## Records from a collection
-- Opening Marker --
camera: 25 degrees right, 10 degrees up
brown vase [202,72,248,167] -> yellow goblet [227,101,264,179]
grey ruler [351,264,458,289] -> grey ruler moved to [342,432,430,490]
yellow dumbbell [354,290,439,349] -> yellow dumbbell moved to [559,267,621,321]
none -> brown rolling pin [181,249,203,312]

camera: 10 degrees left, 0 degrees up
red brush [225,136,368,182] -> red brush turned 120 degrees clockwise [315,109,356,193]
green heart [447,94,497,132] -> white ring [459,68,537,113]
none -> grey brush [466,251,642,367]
-- Closing Marker --
## INSTRUCTIONS TO FOLLOW
Wherever the line holding "brown vase [202,72,248,167]" falls in the entries above, copy exactly from it through the line holding "red brush [225,136,368,182]", inclusive, and add nothing.

## RESULT
brown vase [202,72,248,167] -> yellow goblet [227,101,264,179]
grey ruler [351,264,458,289] -> grey ruler moved to [342,432,430,490]
yellow dumbbell [354,290,439,349] -> yellow dumbbell moved to [559,267,621,321]
none -> brown rolling pin [181,249,203,312]

camera: 10 degrees left, 0 degrees up
red brush [225,136,368,182] -> red brush turned 120 degrees clockwise [315,109,356,193]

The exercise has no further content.